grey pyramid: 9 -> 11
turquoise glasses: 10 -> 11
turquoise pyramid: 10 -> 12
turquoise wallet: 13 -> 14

___

_THE TASK_
Restating the data word for word is the whole task.

_RESULT FOR THIS EXERCISE_
grey pyramid: 9 -> 11
turquoise glasses: 10 -> 11
turquoise pyramid: 10 -> 12
turquoise wallet: 13 -> 14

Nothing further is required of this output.